TASK ->
Your answer must be an exact transcription of the lines from the line with "(77, 215) = (480, 34): red" through the final line of the data.

AVAILABLE DATA ->
:::::

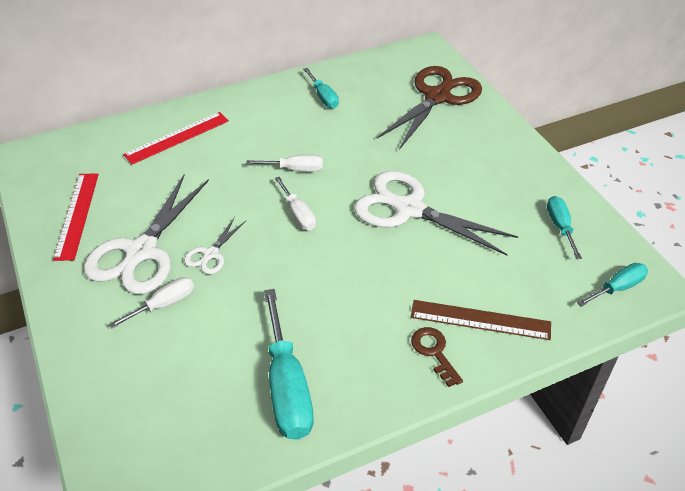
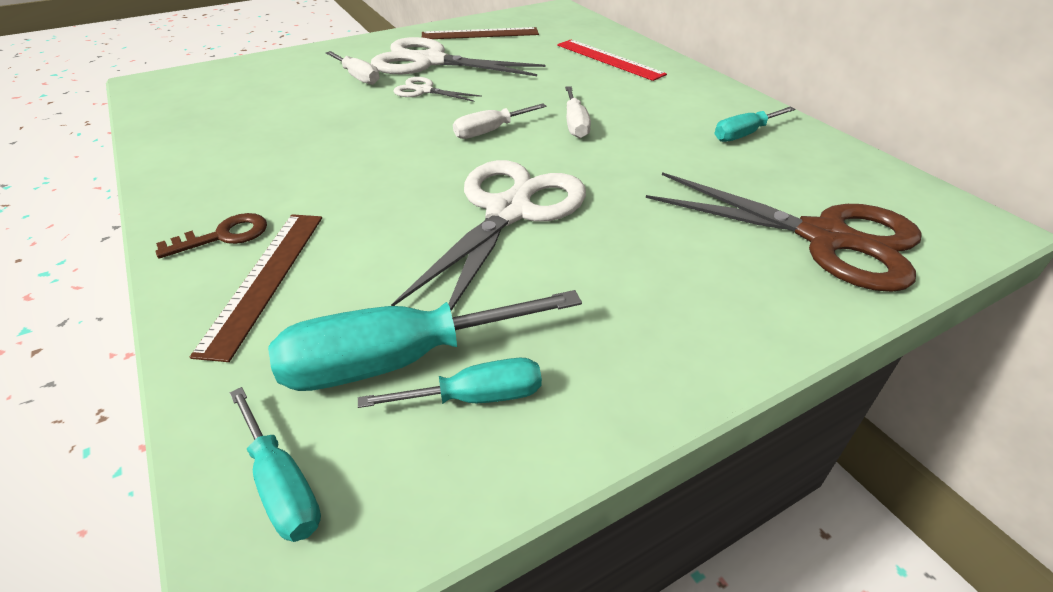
camera: 85 degrees right, 5 degrees down
(77, 215) = (480, 34): red ruler -> brown ruler
(287, 387) = (224, 141): turquoise screwdriver -> turquoise screwdriver (398, 360)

:::::

WORKED SOLUTION ->
(77, 215) = (480, 34): red ruler -> brown ruler
(287, 387) = (224, 141): turquoise screwdriver -> turquoise screwdriver (398, 360)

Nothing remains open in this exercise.